Stated goal
Copy out every line from the items below word for word, but omit the pictures.

Stored data
-- Begin --
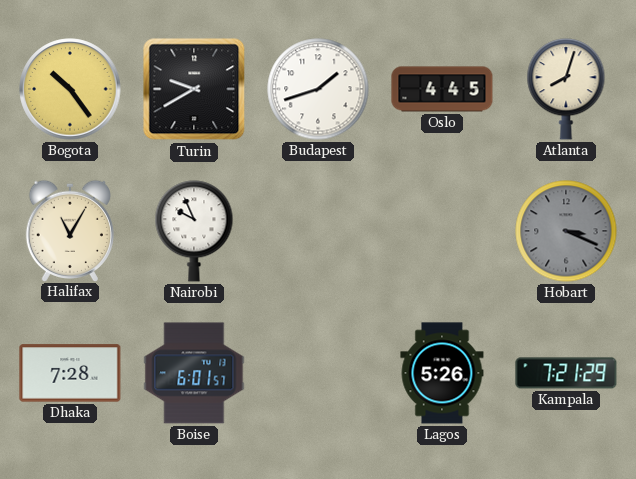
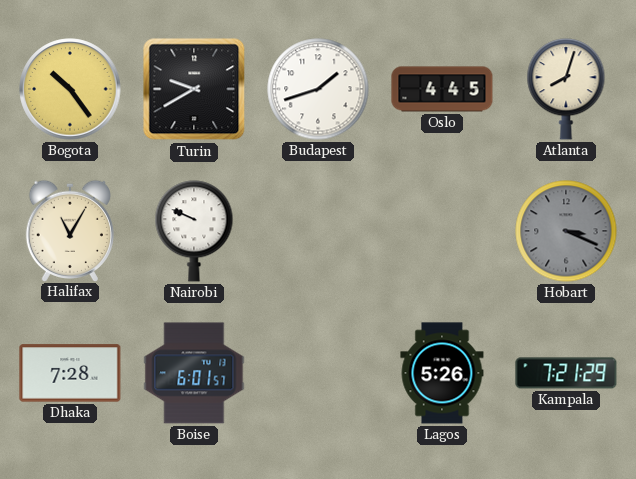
Nairobi: 9:56 -> 9:49
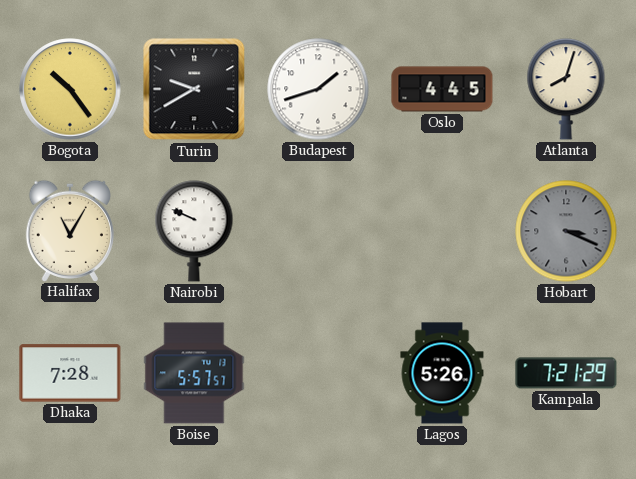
Boise: 6:01 -> 5:57
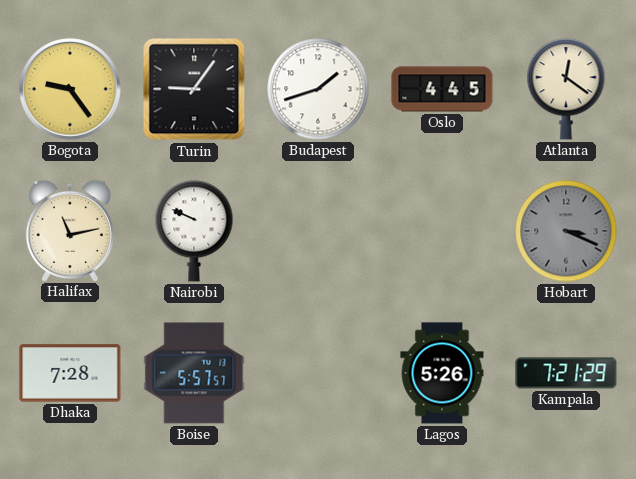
Bogota: 10:24 -> 9:24
Turin: 9:40 -> 9:06
Atlanta: 8:03 -> 12:21
Halifax: 11:05 -> 11:13
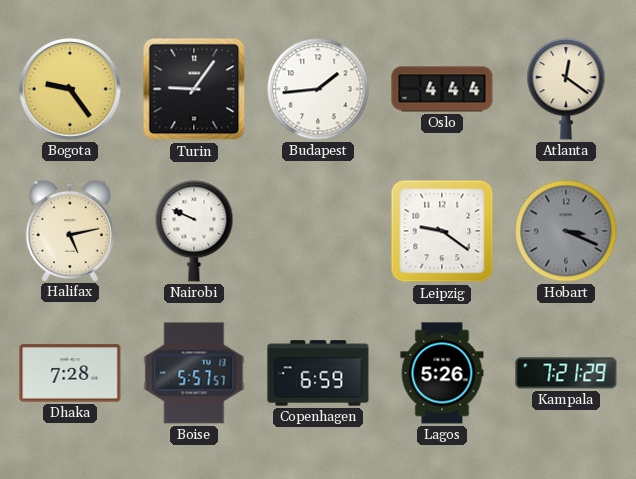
Budapest: 1:42 -> 1:44
Oslo: 4:45 -> 4:44
Halifax: 11:13 -> 5:13
Leipzig: none -> 9:21
Copenhagen: none -> 6:59
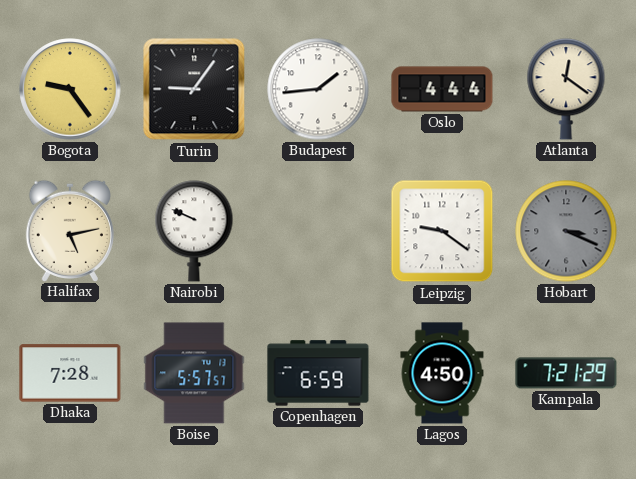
Lagos: 5:26 -> 4:50
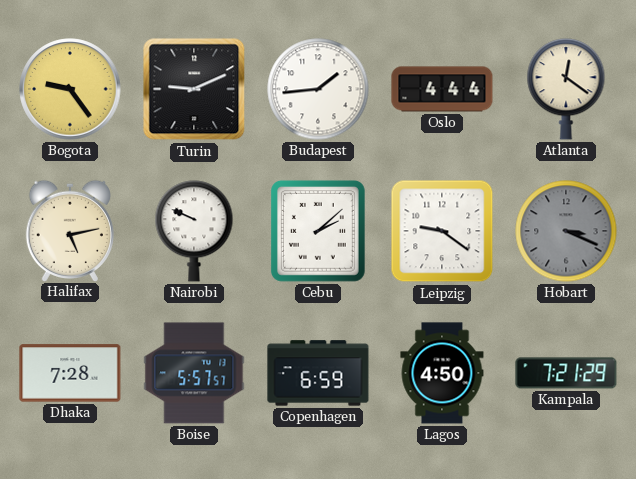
-- End --
The completed task
Nairobi: 9:56 -> 9:49
Boise: 6:01 -> 5:57
Bogota: 10:24 -> 9:24
Turin: 9:40 -> 9:06
Atlanta: 8:03 -> 12:21
Halifax: 11:05 -> 11:13
Budapest: 1:42 -> 1:44
Oslo: 4:45 -> 4:44
Halifax: 11:13 -> 5:13
Leipzig: none -> 9:21
Copenhagen: none -> 6:59
Lagos: 5:26 -> 4:50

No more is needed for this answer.